Exercise data -
○ ○ ○
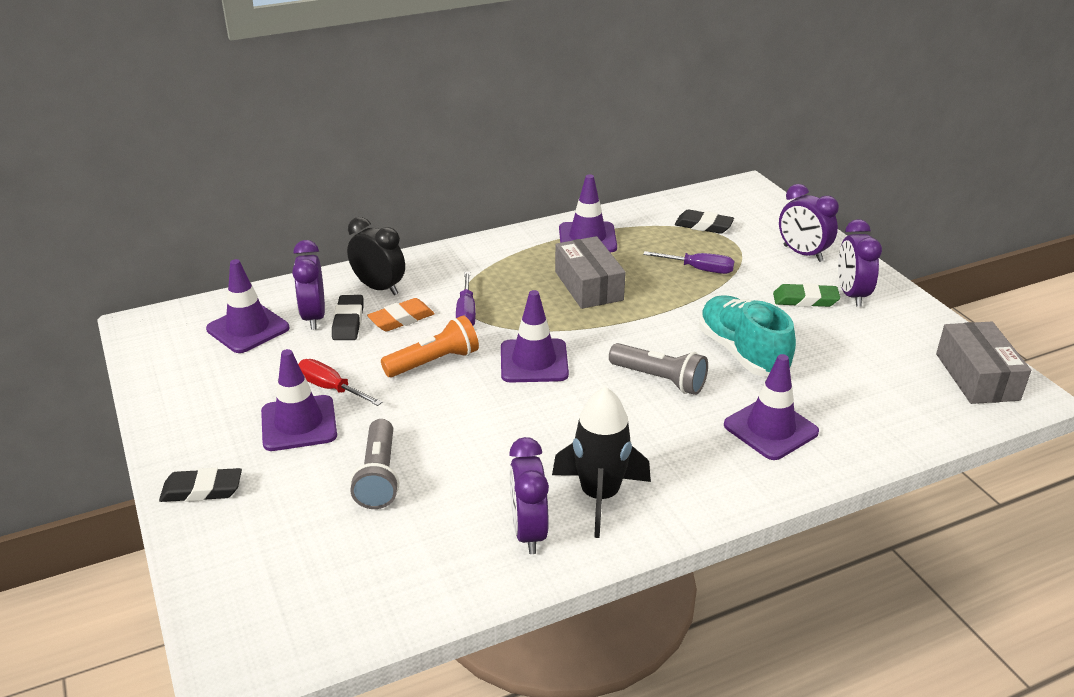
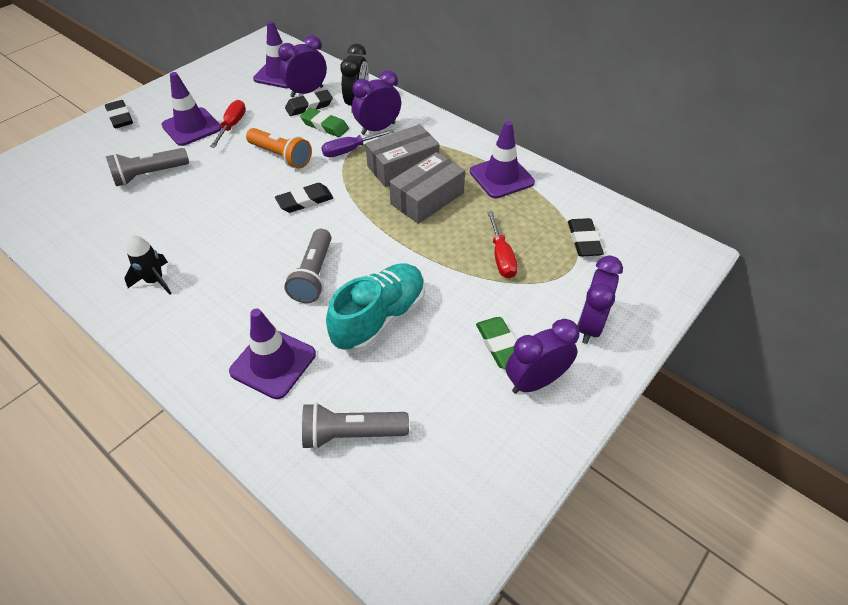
camera: 65 degrees right, 15 degrees up
(401, 319) = (325, 126): orange eraser -> green eraser
(528, 532) = (109, 257): purple clock -> purple clock (378, 129)
(534, 361) = (305, 201): purple traffic cone -> black eraser
(599, 496) = (155, 281): black rocket -> black rocket, size x0.61
(699, 269) = (501, 257): purple screwdriver -> red screwdriver
(873, 399) = (351, 434): none -> grey flashlight
(977, 377) = (438, 527): grey box -> grey box (403, 166)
○ ○ ○
Your assignment - Search the material above for the string "eraser". Show every line that holds it.

Response to this task -
(401, 319) = (325, 126): orange eraser -> green eraser
(534, 361) = (305, 201): purple traffic cone -> black eraser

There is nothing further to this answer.